Activity:
A word-for-word copy of the data, pictures excluded, is what this task asks for.

Edit difference data:
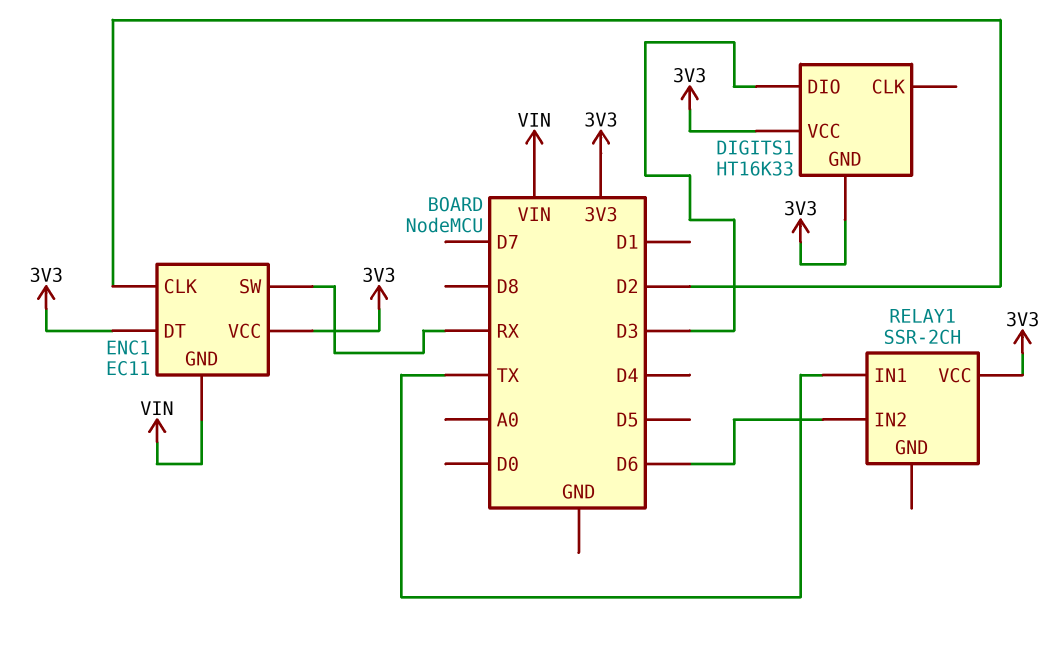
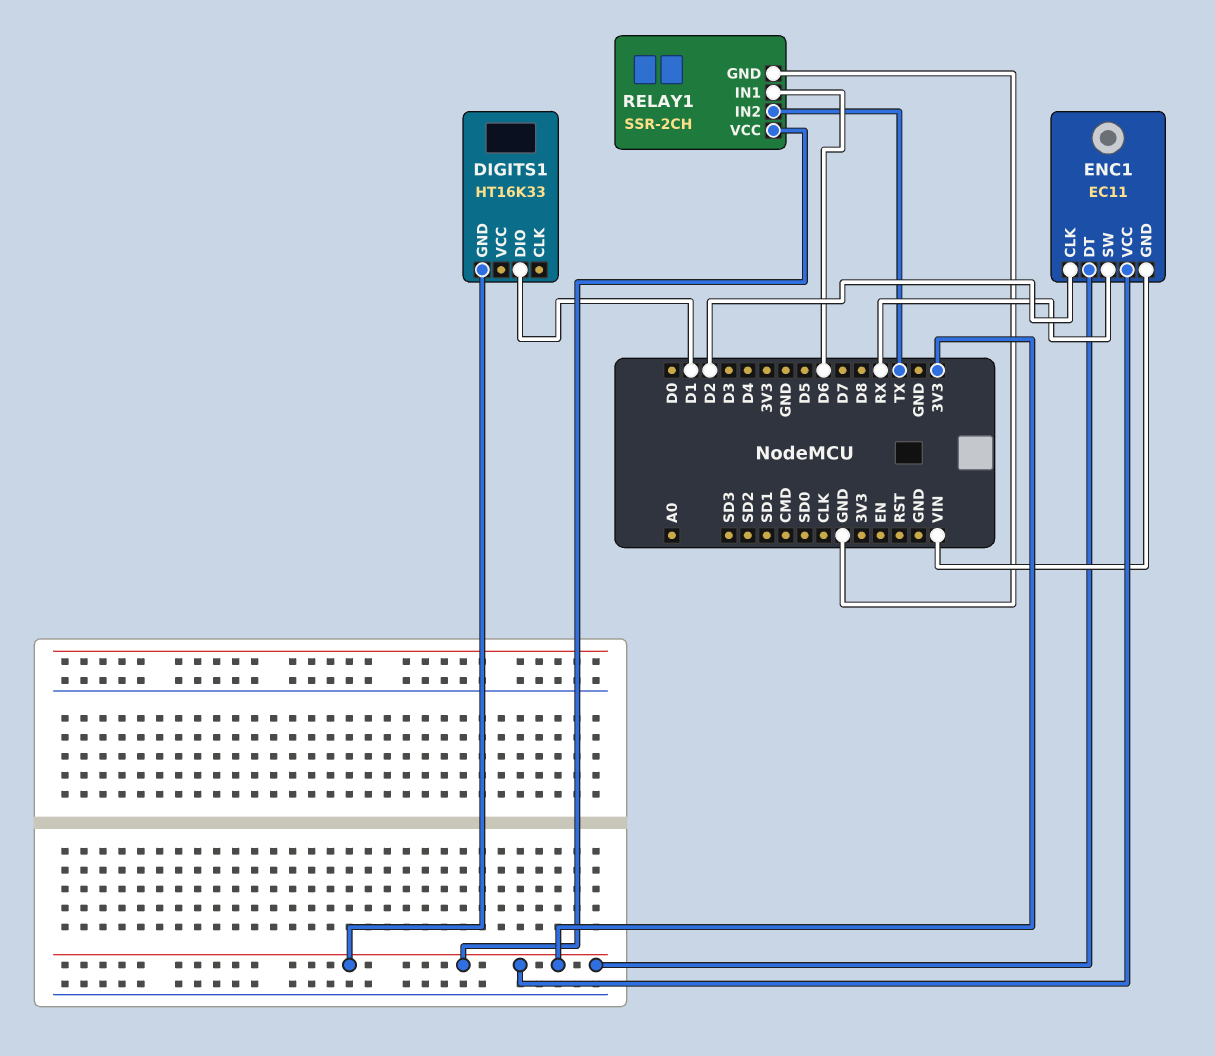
DIGITS1 pin DIO: D3 -> D1
DIGITS1 pin VCC: 3V3 -> none
RELAY1 pin GND: none -> GND
RELAY1 pin IN1: TX -> D6
RELAY1 pin IN2: D6 -> TX

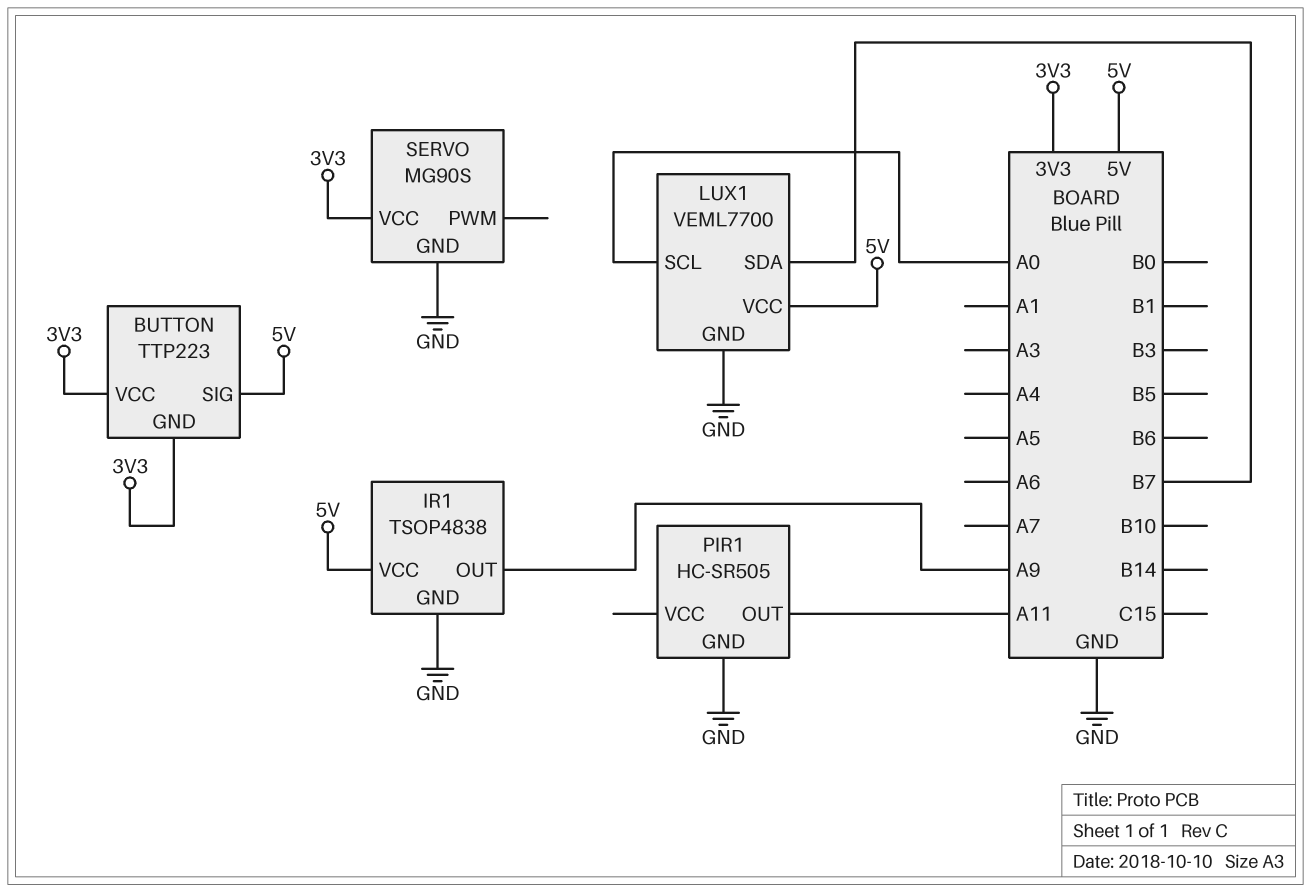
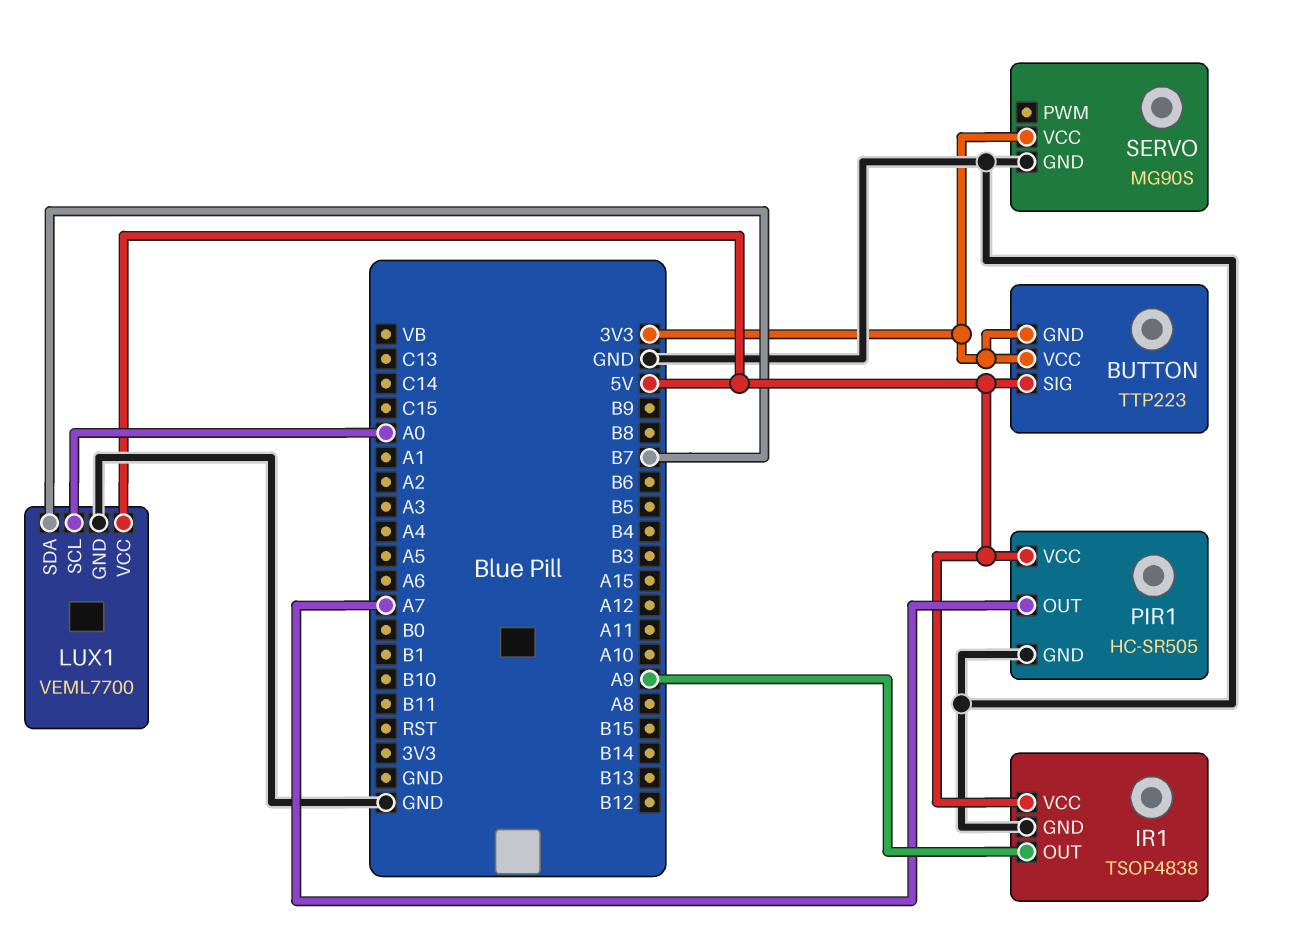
PIR1 pin OUT: A11 -> A7
PIR1 pin VCC: none -> 5V

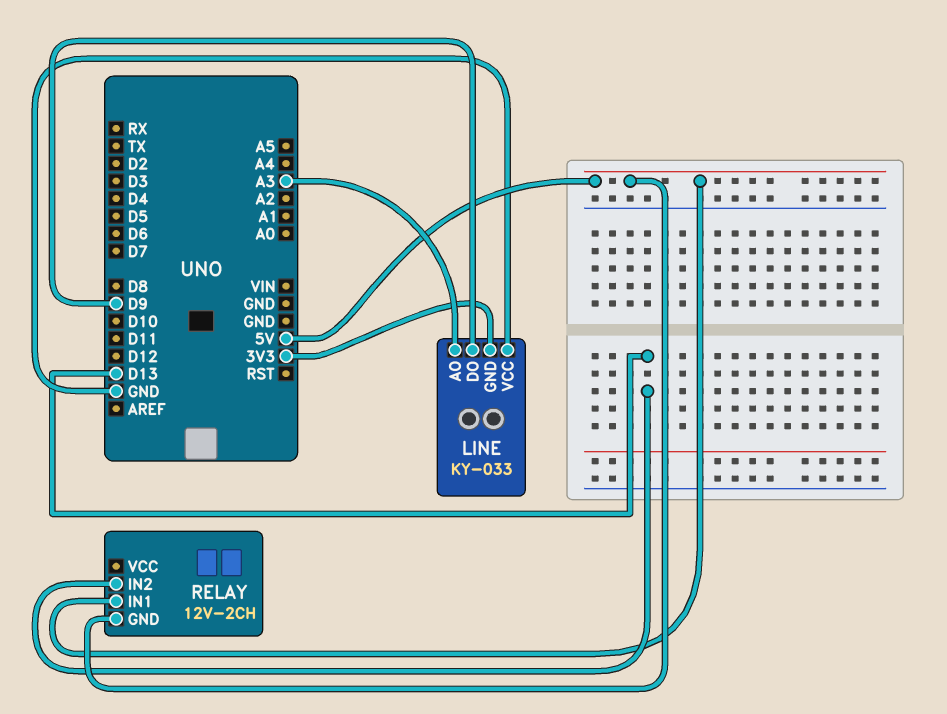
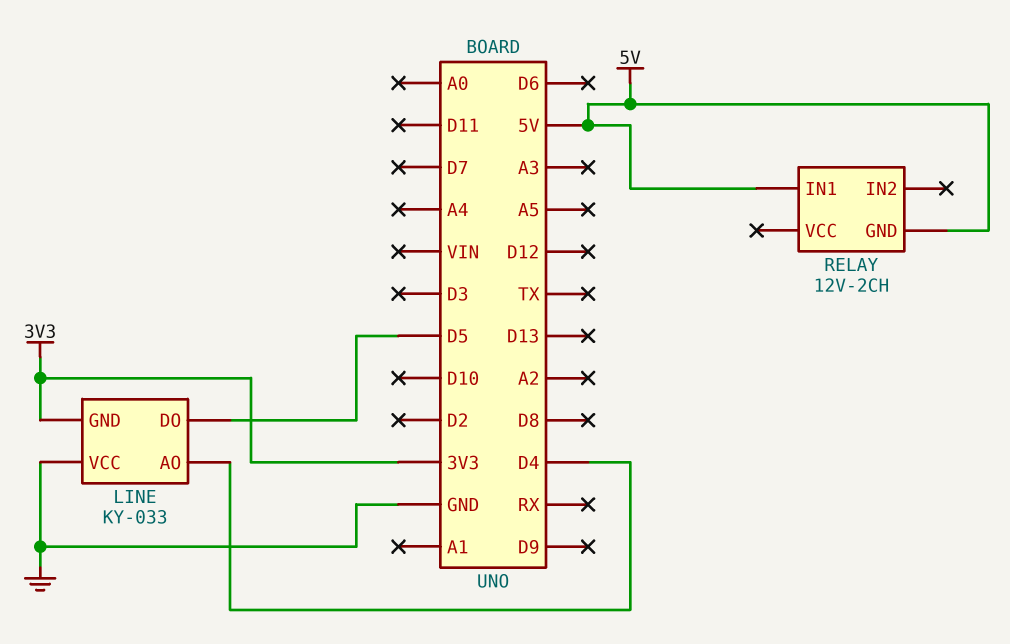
LINE pin AO: A3 -> D4
LINE pin DO: D9 -> D5
RELAY pin IN2: D13 -> none

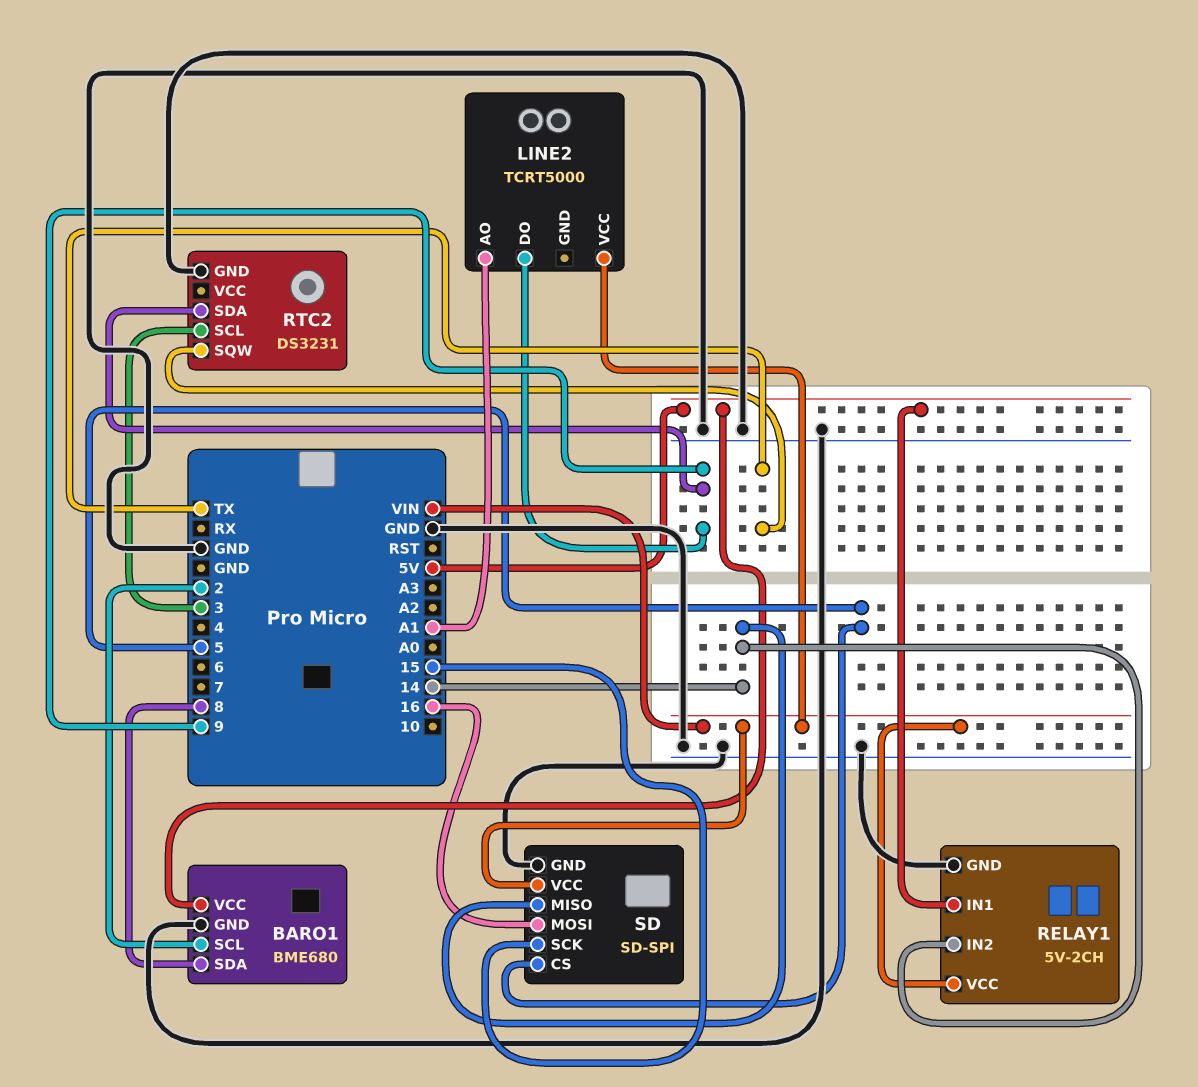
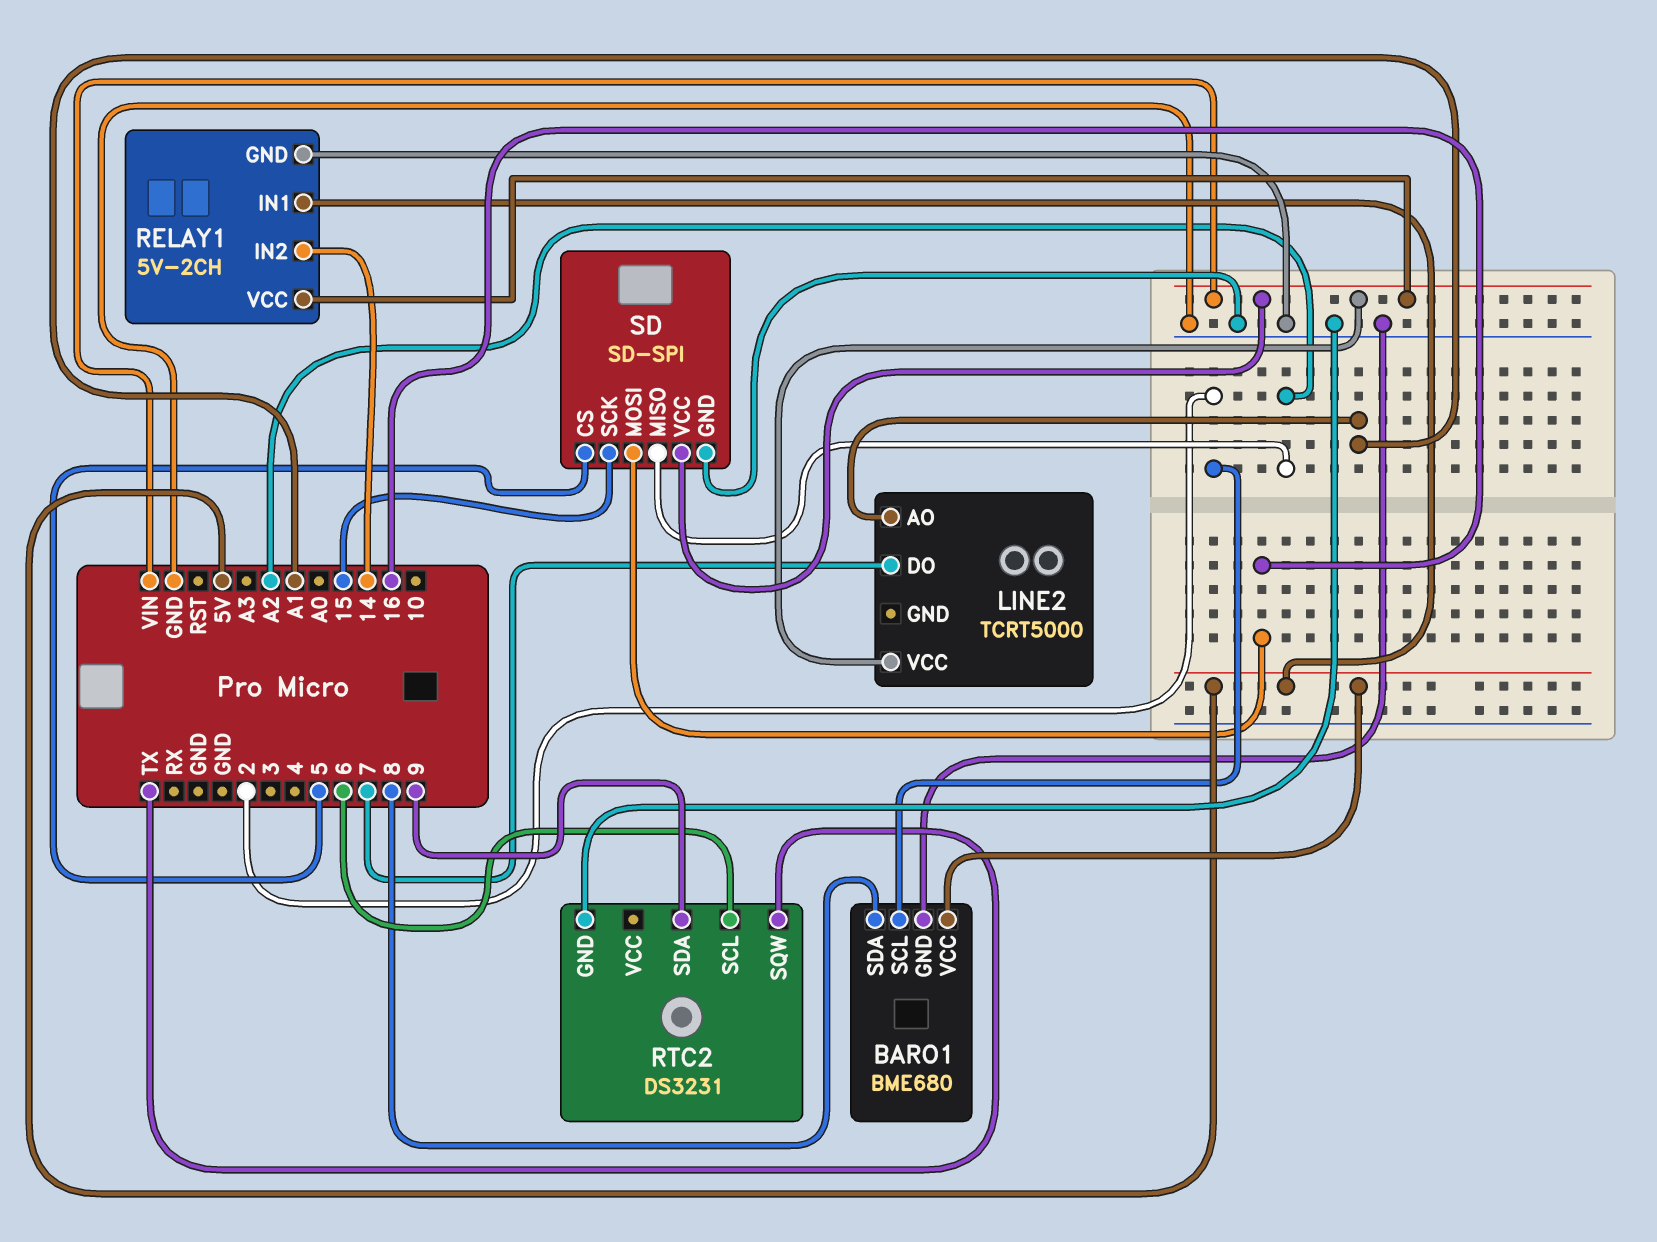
LINE2 pin DO: 9 -> 7
RTC2 pin SCL: 3 -> 6
SD pin MISO: 14 -> A2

Result of the task:
DIGITS1 pin DIO: D3 -> D1
DIGITS1 pin VCC: 3V3 -> none
RELAY1 pin GND: none -> GND
RELAY1 pin IN1: TX -> D6
RELAY1 pin IN2: D6 -> TX

PIR1 pin OUT: A11 -> A7
PIR1 pin VCC: none -> 5V

LINE pin AO: A3 -> D4
LINE pin DO: D9 -> D5
RELAY pin IN2: D13 -> none

LINE2 pin DO: 9 -> 7
RTC2 pin SCL: 3 -> 6
SD pin MISO: 14 -> A2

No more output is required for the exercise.